━━ Extracted records ━━

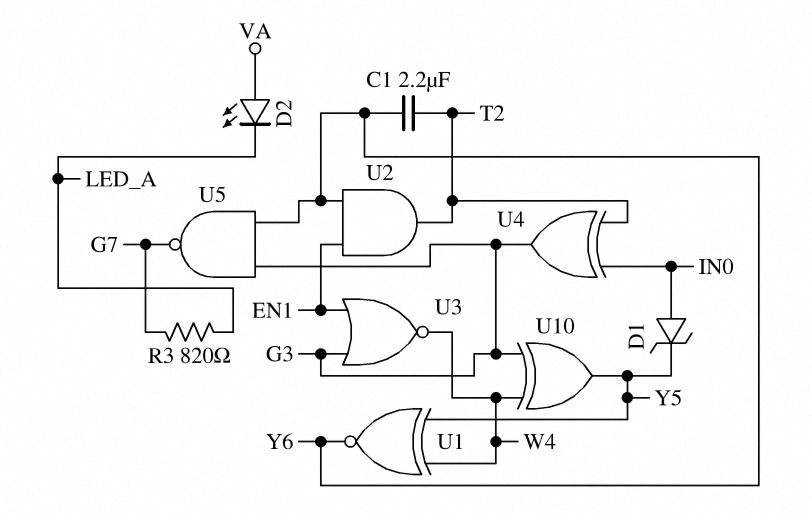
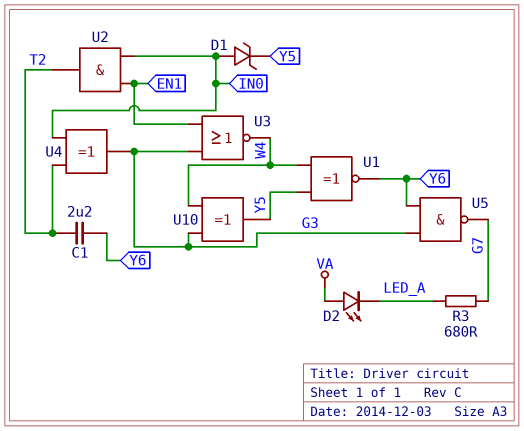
R3: 820 (G7, LED_A) -> 680 (G7, LED_A)
U2: AND (in EN1, in Y6, out T2) -> AND (in EN1, in IN0, out T2)

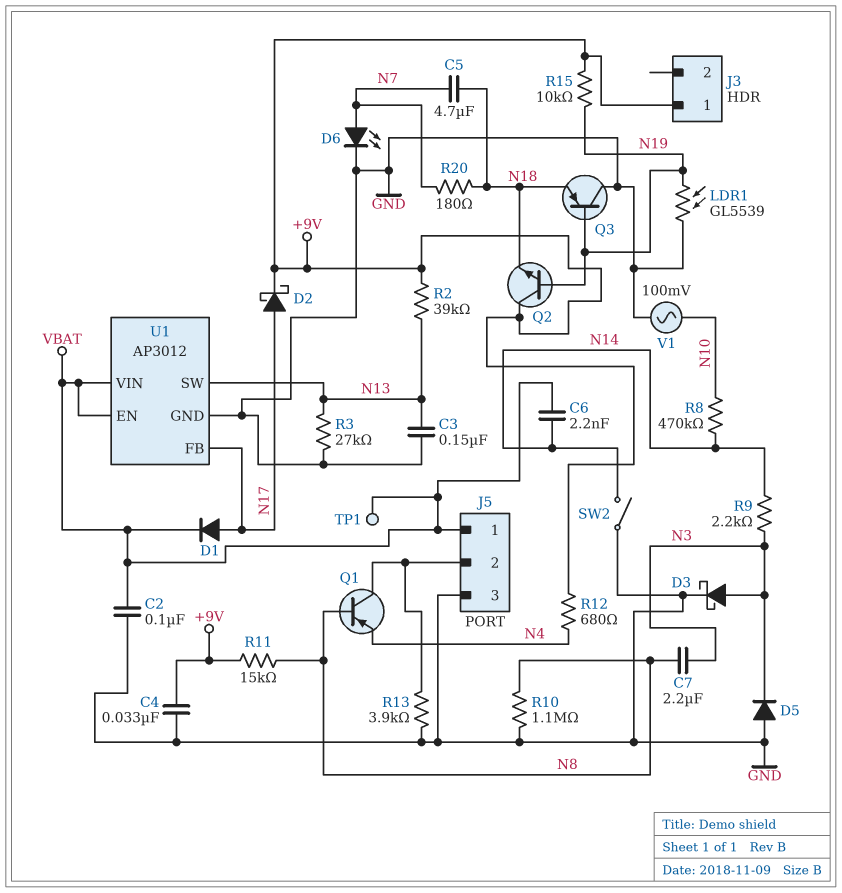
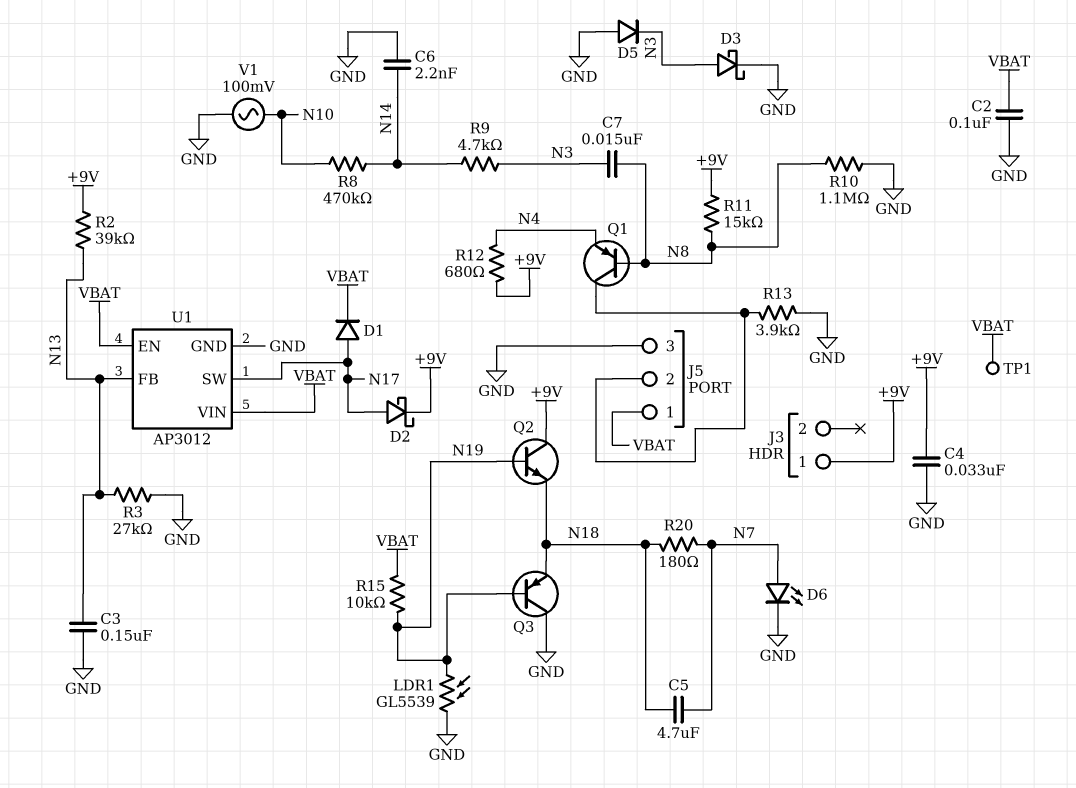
C6: 2.2nF (N14, VBAT) -> 2.2nF (GND, N14)
C7: 2.2uF (N3, N8) -> 15nF (N3, N8)
R9: 2.2k (N3, N14) -> 4.7k (N3, N14)
R15: 10k (+9V, N19) -> 10k (N19, VBAT)
SW2: switch (GND, N14) -> none
U1 pin FB: N17 -> N13
U1 pin SW: N13 -> N17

━━━

> **Task instructions**: Gather up, from the records above, each line where the word "VBAT" appears.

> **Reply**:
C6: 2.2nF (N14, VBAT) -> 2.2nF (GND, N14)
R15: 10k (+9V, N19) -> 10k (N19, VBAT)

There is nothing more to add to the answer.